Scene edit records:
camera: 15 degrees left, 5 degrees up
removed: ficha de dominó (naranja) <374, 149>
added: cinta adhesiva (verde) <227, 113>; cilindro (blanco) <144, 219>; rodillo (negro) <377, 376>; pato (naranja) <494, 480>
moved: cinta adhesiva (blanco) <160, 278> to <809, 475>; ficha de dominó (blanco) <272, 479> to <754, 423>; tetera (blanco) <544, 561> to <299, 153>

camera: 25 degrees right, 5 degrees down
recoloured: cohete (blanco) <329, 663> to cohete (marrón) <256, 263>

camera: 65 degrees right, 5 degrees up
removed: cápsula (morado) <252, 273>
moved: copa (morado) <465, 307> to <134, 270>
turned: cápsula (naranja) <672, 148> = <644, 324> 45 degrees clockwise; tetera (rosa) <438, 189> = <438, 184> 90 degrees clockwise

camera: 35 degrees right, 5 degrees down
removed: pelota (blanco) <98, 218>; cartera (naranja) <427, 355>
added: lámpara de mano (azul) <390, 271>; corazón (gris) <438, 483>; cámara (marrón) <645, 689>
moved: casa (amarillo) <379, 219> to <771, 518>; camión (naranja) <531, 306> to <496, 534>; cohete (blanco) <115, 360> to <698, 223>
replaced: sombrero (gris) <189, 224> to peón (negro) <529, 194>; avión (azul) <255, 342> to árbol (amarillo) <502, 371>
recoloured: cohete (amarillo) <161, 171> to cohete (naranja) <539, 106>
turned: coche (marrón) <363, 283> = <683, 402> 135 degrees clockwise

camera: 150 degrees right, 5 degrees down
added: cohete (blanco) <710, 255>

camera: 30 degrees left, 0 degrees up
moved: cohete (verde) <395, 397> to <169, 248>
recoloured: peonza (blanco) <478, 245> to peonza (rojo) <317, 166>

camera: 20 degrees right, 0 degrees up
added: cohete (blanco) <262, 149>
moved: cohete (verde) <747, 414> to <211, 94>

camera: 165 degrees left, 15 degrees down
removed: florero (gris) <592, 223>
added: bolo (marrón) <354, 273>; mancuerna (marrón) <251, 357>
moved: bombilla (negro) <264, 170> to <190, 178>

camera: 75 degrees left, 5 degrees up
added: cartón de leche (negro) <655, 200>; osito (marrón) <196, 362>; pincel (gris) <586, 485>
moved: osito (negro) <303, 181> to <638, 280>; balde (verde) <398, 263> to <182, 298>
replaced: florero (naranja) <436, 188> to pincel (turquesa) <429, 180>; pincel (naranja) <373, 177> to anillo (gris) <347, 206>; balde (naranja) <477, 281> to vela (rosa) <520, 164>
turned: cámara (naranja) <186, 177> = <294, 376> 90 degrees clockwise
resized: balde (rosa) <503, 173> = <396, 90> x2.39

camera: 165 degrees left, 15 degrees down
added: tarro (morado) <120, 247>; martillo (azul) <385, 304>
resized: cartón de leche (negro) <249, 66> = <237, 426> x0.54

▶ **ABOUT THIS EXERCISE**:
The answer is the full set of records, printed exactly as given.

▶ **RESULT**:
camera: 15 degrees left, 5 degrees up
removed: ficha de dominó (naranja) <374, 149>
added: cinta adhesiva (verde) <227, 113>; cilindro (blanco) <144, 219>; rodillo (negro) <377, 376>; pato (naranja) <494, 480>
moved: cinta adhesiva (blanco) <160, 278> to <809, 475>; ficha de dominó (blanco) <272, 479> to <754, 423>; tetera (blanco) <544, 561> to <299, 153>

camera: 25 degrees right, 5 degrees down
recoloured: cohete (blanco) <329, 663> to cohete (marrón) <256, 263>

camera: 65 degrees right, 5 degrees up
removed: cápsula (morado) <252, 273>
moved: copa (morado) <465, 307> to <134, 270>
turned: cápsula (naranja) <672, 148> = <644, 324> 45 degrees clockwise; tetera (rosa) <438, 189> = <438, 184> 90 degrees clockwise

camera: 35 degrees right, 5 degrees down
removed: pelota (blanco) <98, 218>; cartera (naranja) <427, 355>
added: lámpara de mano (azul) <390, 271>; corazón (gris) <438, 483>; cámara (marrón) <645, 689>
moved: casa (amarillo) <379, 219> to <771, 518>; camión (naranja) <531, 306> to <496, 534>; cohete (blanco) <115, 360> to <698, 223>
replaced: sombrero (gris) <189, 224> to peón (negro) <529, 194>; avión (azul) <255, 342> to árbol (amarillo) <502, 371>
recoloured: cohete (amarillo) <161, 171> to cohete (naranja) <539, 106>
turned: coche (marrón) <363, 283> = <683, 402> 135 degrees clockwise

camera: 150 degrees right, 5 degrees down
added: cohete (blanco) <710, 255>

camera: 30 degrees left, 0 degrees up
moved: cohete (verde) <395, 397> to <169, 248>
recoloured: peonza (blanco) <478, 245> to peonza (rojo) <317, 166>

camera: 20 degrees right, 0 degrees up
added: cohete (blanco) <262, 149>
moved: cohete (verde) <747, 414> to <211, 94>

camera: 165 degrees left, 15 degrees down
removed: florero (gris) <592, 223>
added: bolo (marrón) <354, 273>; mancuerna (marrón) <251, 357>
moved: bombilla (negro) <264, 170> to <190, 178>

camera: 75 degrees left, 5 degrees up
added: cartón de leche (negro) <655, 200>; osito (marrón) <196, 362>; pincel (gris) <586, 485>
moved: osito (negro) <303, 181> to <638, 280>; balde (verde) <398, 263> to <182, 298>
replaced: florero (naranja) <436, 188> to pincel (turquesa) <429, 180>; pincel (naranja) <373, 177> to anillo (gris) <347, 206>; balde (naranja) <477, 281> to vela (rosa) <520, 164>
turned: cámara (naranja) <186, 177> = <294, 376> 90 degrees clockwise
resized: balde (rosa) <503, 173> = <396, 90> x2.39

camera: 165 degrees left, 15 degrees down
added: tarro (morado) <120, 247>; martillo (azul) <385, 304>
resized: cartón de leche (negro) <249, 66> = <237, 426> x0.54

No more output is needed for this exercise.